:: SET TASK ::
Render as a numbered list the lines of the listing from the one containing "S.No [31, 20]" through the end of the listing, both included, skipping blank lines.

[START OF MATERIAL PROVIDED]

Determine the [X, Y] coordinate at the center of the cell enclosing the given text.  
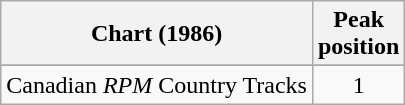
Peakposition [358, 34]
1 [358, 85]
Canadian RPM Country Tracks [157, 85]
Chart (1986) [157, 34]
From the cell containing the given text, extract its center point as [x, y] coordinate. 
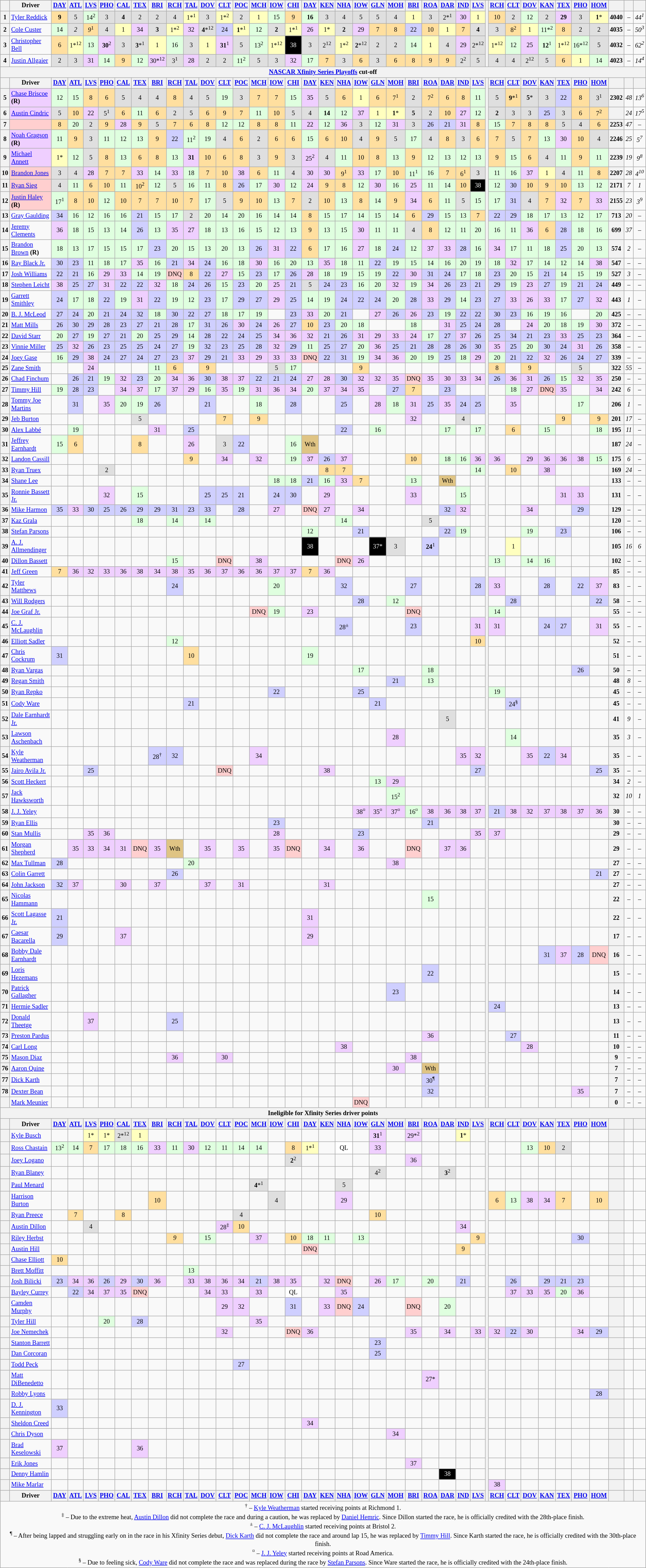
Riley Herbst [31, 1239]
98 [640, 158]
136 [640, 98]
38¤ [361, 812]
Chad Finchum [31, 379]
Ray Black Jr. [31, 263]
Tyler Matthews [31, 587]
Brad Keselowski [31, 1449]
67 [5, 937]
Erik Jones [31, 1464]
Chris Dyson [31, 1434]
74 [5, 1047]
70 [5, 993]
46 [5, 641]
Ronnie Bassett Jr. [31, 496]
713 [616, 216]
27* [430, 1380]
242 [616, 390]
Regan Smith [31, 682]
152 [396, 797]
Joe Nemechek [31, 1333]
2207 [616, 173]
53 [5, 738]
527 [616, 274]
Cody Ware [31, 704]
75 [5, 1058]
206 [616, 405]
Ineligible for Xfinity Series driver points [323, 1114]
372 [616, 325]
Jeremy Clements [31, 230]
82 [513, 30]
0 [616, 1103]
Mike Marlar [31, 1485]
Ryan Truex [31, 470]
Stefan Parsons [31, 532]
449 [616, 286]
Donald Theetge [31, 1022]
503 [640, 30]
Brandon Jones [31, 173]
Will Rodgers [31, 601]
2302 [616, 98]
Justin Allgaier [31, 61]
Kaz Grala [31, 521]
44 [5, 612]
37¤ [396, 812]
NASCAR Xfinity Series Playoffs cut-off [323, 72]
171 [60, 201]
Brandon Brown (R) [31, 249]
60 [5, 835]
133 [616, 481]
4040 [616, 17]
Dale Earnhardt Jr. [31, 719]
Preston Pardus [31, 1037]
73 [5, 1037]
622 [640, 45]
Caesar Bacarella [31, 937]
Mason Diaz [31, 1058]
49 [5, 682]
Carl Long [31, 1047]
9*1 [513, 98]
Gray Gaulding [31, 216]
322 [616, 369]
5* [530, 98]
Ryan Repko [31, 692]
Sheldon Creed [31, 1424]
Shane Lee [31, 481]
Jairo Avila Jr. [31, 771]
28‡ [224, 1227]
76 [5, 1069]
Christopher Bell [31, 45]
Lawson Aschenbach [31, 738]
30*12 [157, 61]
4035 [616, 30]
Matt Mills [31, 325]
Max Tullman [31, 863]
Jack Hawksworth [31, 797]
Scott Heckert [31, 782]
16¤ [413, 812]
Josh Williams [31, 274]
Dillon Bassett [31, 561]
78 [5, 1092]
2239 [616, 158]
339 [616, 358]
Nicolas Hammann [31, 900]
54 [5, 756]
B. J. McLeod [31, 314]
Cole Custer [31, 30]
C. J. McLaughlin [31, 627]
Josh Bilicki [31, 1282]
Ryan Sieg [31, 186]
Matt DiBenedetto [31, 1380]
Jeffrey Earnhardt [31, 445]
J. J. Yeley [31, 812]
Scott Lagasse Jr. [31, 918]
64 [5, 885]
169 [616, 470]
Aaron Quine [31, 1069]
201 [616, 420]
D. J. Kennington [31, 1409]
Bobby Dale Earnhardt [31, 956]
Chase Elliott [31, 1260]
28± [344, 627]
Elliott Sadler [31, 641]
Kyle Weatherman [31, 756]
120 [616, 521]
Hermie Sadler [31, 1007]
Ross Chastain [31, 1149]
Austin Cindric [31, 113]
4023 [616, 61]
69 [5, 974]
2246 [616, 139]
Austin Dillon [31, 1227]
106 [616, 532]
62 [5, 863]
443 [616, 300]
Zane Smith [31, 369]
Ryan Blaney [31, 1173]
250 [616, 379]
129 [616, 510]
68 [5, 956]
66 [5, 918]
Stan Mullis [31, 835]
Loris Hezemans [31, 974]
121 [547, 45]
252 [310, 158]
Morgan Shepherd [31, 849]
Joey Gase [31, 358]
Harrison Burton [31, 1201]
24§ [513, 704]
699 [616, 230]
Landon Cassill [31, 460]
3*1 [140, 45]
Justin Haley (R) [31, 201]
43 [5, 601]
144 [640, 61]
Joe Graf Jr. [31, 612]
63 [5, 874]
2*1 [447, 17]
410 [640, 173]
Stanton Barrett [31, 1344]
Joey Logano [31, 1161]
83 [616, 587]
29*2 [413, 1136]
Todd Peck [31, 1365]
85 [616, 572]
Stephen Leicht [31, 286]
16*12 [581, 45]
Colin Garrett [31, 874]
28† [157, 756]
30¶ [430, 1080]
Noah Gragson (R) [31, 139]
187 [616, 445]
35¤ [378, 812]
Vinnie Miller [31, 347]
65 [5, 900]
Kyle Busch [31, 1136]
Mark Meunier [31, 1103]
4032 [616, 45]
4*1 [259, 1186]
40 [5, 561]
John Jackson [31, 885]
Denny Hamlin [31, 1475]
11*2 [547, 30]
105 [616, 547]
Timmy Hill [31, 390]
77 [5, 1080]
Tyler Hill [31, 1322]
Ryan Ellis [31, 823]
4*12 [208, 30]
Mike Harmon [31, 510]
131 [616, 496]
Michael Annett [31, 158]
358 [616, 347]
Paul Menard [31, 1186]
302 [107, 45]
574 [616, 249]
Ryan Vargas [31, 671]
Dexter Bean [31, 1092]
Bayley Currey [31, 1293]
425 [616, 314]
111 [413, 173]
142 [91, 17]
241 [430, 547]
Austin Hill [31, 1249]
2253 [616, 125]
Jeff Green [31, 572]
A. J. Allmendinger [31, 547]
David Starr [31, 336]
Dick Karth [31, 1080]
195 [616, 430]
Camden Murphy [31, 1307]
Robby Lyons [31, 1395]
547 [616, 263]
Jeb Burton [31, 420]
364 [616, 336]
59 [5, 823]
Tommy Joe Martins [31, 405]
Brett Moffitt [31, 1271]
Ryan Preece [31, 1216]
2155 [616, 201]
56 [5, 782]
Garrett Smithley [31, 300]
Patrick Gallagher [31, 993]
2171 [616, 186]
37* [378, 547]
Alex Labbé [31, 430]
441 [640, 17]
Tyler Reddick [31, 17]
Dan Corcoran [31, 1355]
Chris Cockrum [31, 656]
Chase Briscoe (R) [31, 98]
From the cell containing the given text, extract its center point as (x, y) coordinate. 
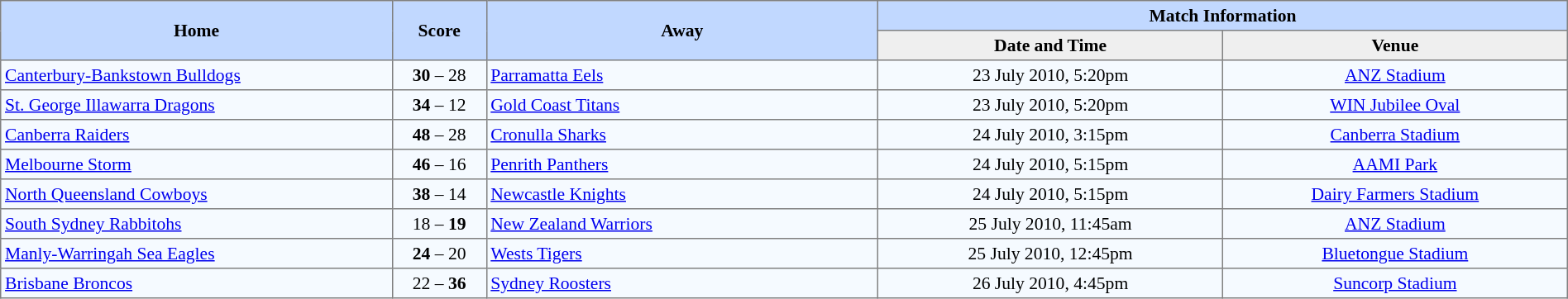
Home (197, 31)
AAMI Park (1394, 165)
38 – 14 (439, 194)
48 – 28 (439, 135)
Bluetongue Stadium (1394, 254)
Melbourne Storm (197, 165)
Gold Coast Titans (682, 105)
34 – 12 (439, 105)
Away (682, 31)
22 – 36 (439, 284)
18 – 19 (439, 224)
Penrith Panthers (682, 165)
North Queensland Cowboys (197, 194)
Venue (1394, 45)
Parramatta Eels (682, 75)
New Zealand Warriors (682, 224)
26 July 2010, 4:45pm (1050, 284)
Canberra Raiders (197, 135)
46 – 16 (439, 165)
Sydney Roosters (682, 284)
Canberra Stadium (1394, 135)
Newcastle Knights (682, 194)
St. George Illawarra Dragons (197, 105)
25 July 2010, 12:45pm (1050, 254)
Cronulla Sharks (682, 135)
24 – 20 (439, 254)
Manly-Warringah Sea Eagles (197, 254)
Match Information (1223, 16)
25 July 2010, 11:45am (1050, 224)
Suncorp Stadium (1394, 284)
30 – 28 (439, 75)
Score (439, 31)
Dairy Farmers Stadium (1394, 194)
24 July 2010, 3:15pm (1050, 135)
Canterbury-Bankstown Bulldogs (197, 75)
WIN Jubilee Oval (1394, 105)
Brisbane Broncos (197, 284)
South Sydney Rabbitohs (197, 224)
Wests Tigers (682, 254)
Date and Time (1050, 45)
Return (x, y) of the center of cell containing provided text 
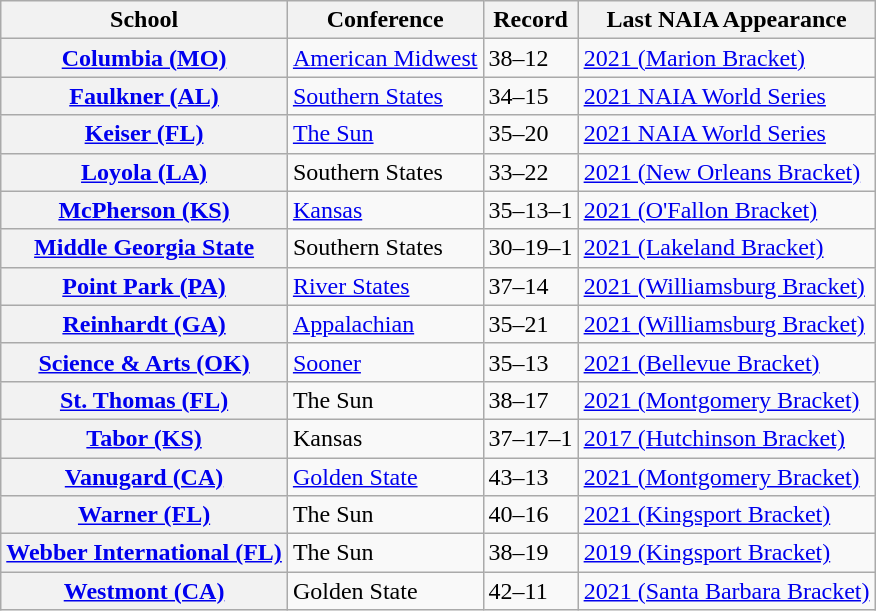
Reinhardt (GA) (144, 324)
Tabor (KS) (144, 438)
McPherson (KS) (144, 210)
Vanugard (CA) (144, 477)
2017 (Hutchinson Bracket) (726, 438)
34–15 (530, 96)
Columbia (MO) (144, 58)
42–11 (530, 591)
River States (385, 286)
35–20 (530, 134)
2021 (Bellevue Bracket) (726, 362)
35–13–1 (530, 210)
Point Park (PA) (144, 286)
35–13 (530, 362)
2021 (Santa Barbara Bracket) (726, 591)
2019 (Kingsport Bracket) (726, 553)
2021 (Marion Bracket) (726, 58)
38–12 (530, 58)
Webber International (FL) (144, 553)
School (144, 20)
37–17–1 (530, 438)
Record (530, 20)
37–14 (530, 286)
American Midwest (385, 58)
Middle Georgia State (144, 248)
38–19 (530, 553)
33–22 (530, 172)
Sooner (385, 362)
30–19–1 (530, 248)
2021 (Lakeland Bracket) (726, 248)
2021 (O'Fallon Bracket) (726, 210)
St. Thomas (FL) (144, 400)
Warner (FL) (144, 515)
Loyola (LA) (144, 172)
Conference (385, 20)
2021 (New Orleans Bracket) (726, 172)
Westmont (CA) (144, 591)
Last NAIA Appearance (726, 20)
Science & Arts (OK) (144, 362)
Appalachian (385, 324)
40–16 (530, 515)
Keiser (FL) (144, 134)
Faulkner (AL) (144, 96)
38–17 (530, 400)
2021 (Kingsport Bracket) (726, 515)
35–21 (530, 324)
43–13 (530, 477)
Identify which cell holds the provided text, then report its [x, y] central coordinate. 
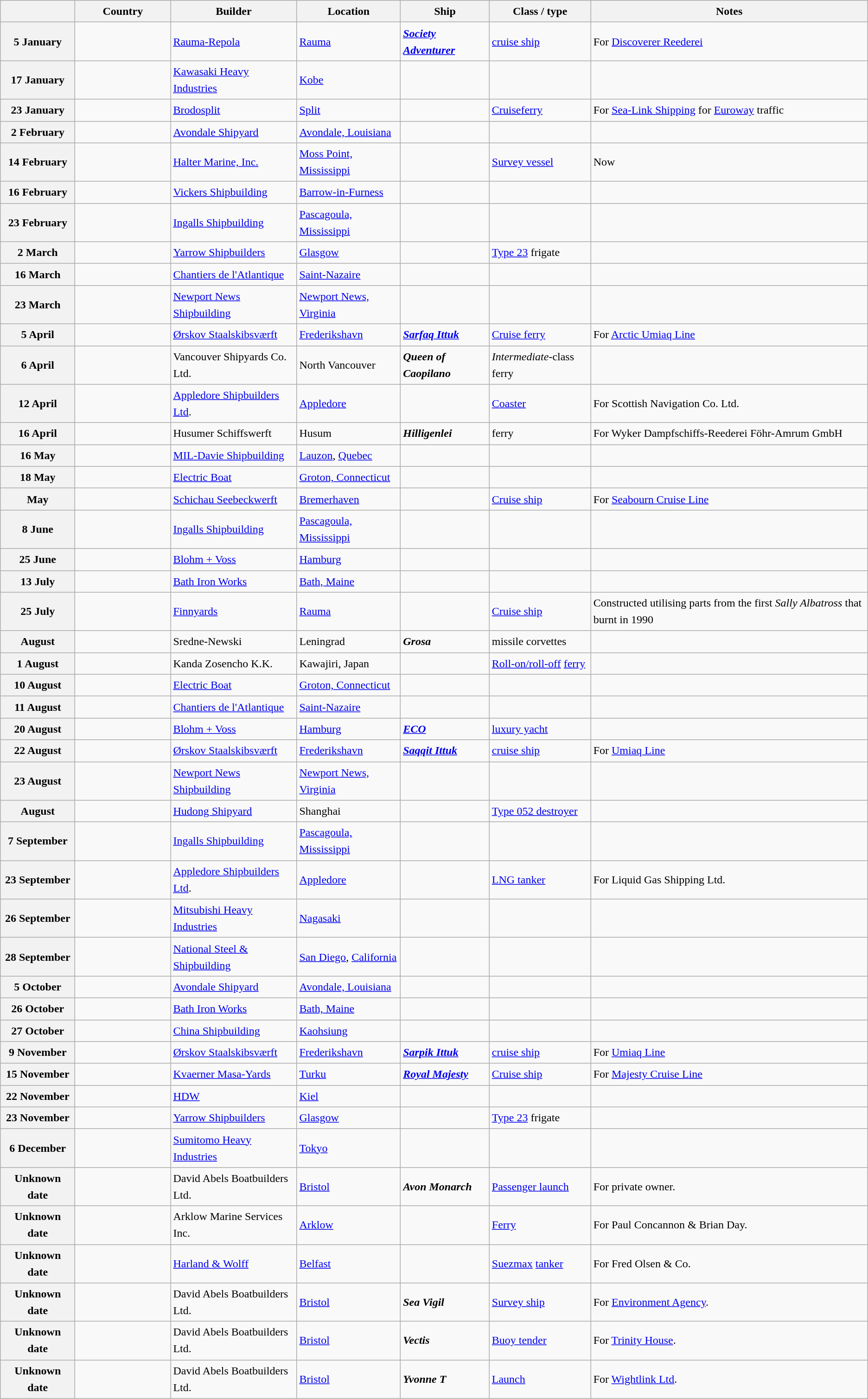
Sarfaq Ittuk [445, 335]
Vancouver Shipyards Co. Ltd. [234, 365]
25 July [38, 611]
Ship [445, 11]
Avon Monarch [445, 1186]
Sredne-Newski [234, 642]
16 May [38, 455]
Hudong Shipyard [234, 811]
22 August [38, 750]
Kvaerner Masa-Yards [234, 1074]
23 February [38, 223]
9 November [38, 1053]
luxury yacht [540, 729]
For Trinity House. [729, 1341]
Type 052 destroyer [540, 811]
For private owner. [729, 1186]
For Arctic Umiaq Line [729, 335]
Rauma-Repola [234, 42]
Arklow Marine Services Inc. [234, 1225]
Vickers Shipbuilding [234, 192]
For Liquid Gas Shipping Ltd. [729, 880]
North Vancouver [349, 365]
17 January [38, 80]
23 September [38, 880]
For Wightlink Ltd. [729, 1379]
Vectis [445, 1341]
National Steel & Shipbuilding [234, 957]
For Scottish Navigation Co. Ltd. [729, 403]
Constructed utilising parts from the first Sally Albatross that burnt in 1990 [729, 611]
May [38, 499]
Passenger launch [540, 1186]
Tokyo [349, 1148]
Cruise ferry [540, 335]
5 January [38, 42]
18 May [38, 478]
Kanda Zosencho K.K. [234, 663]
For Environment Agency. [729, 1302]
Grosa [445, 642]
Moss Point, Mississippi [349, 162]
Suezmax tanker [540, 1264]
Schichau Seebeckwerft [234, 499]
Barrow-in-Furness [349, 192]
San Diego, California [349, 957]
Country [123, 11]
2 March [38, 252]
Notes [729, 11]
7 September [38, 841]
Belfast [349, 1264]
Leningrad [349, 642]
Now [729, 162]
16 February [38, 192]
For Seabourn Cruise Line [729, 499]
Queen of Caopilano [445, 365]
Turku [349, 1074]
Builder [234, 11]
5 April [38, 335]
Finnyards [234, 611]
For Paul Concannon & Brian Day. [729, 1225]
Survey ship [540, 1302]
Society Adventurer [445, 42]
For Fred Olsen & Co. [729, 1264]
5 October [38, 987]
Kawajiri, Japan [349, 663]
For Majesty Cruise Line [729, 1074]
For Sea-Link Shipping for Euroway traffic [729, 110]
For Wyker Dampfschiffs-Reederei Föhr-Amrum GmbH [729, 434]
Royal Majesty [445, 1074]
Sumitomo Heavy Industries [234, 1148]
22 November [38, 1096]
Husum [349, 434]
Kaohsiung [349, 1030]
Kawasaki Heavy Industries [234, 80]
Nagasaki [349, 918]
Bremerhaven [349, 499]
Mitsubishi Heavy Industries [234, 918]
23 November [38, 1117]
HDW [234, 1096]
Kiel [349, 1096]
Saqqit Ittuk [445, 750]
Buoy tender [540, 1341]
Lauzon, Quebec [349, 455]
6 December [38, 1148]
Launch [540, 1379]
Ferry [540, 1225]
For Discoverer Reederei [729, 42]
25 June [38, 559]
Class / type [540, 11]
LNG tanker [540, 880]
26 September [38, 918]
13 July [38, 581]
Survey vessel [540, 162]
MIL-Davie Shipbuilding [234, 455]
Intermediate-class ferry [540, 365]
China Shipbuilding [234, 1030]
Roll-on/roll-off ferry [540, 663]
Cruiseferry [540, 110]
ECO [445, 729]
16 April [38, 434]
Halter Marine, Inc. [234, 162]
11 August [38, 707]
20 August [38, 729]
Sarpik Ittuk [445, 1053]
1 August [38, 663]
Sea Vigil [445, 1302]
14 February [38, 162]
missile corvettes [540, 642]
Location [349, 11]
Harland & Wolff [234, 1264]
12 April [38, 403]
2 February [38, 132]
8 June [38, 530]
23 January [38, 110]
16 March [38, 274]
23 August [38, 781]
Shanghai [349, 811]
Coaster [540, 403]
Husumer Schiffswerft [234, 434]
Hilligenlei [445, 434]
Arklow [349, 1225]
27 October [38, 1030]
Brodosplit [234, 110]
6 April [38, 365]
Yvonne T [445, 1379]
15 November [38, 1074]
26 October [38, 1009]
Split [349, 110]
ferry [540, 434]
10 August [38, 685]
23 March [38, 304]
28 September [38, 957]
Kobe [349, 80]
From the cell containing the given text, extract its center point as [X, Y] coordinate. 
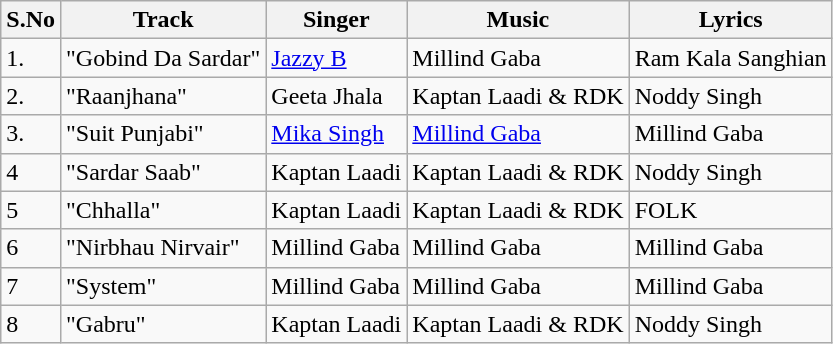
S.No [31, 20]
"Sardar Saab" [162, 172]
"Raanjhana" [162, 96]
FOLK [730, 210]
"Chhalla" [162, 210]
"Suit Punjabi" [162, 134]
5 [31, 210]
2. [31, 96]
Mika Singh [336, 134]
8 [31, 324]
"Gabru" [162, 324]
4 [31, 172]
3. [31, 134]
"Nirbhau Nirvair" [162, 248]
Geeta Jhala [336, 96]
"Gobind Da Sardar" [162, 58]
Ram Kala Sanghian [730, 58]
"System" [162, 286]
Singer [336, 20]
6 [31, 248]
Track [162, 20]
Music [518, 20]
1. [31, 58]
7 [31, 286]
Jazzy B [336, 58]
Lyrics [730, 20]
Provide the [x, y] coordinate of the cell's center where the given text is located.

[END OF MATERIAL PROVIDED]

:: RESULT OF THIS TASK ::
1. S.No [31, 20]
2. "Sardar Saab" [162, 172]
3. "Raanjhana" [162, 96]
4. FOLK [730, 210]
5. "Chhalla" [162, 210]
6. "Suit Punjabi" [162, 134]
7. 5 [31, 210]
8. 2. [31, 96]
9. Mika Singh [336, 134]
10. 8 [31, 324]
11. "Gabru" [162, 324]
12. 4 [31, 172]
13. 3. [31, 134]
14. "Nirbhau Nirvair" [162, 248]
15. Geeta Jhala [336, 96]
16. "Gobind Da Sardar" [162, 58]
17. Ram Kala Sanghian [730, 58]
18. "System" [162, 286]
19. Singer [336, 20]
20. 6 [31, 248]
21. Track [162, 20]
22. Music [518, 20]
23. 1. [31, 58]
24. 7 [31, 286]
25. Jazzy B [336, 58]
26. Lyrics [730, 20]
27. Provide the [x, y] coordinate of the cell's center where the given text is located.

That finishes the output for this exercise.